Collection entries:
——————————

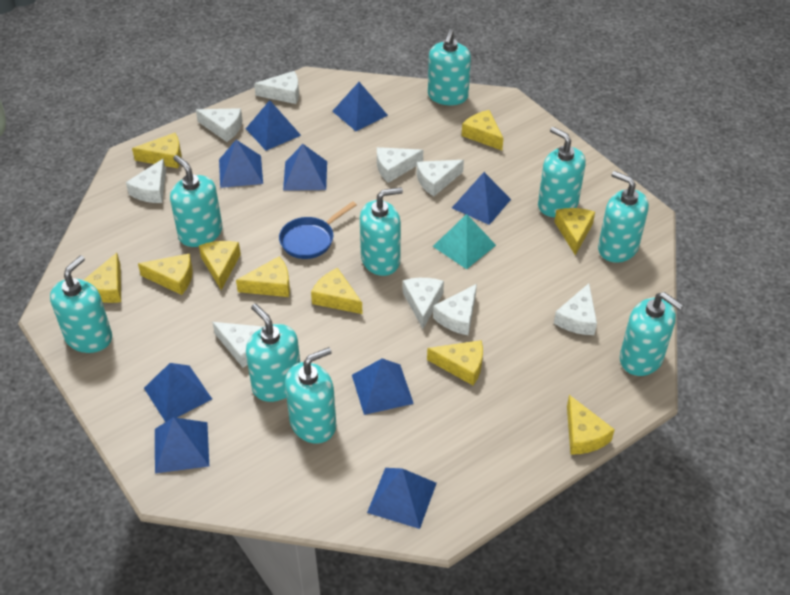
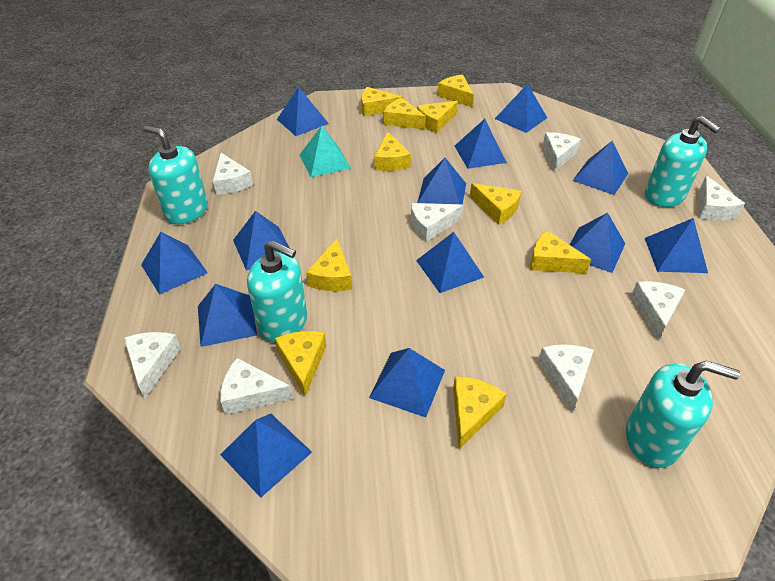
blue pan: 1 -> 0
blue pyramid: 9 -> 13
turquoise soap dispenser: 9 -> 4
white cheese: 9 -> 8

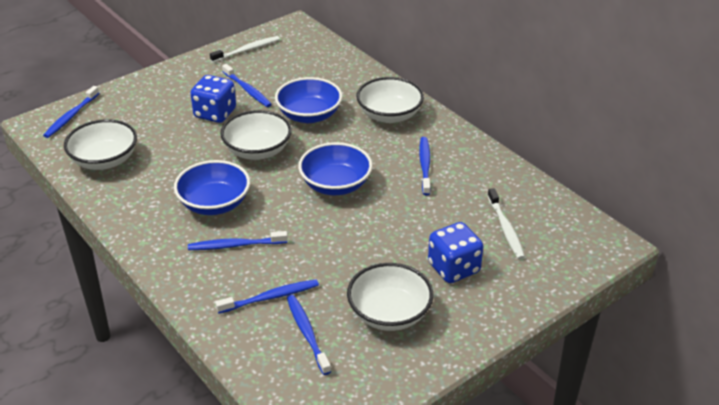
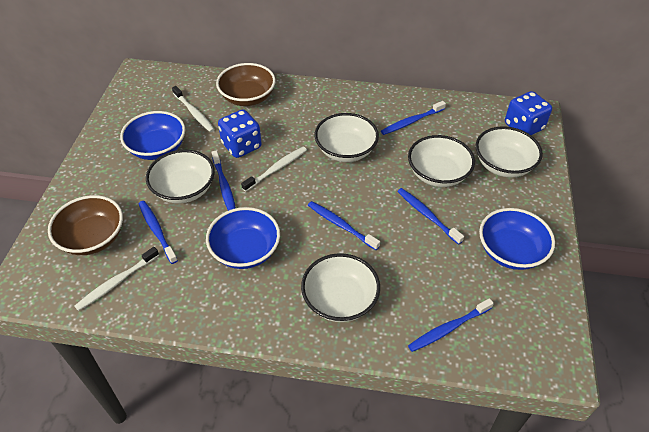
brown bowl: 0 -> 2
white bowl: 4 -> 5
white toothbrush: 2 -> 3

——————————

Start with the line that holds "blue pyramid: 9 -> 13" and retype each line through the last one in the data, exactly and without pictures.

blue pyramid: 9 -> 13
turquoise soap dispenser: 9 -> 4
white cheese: 9 -> 8

brown bowl: 0 -> 2
white bowl: 4 -> 5
white toothbrush: 2 -> 3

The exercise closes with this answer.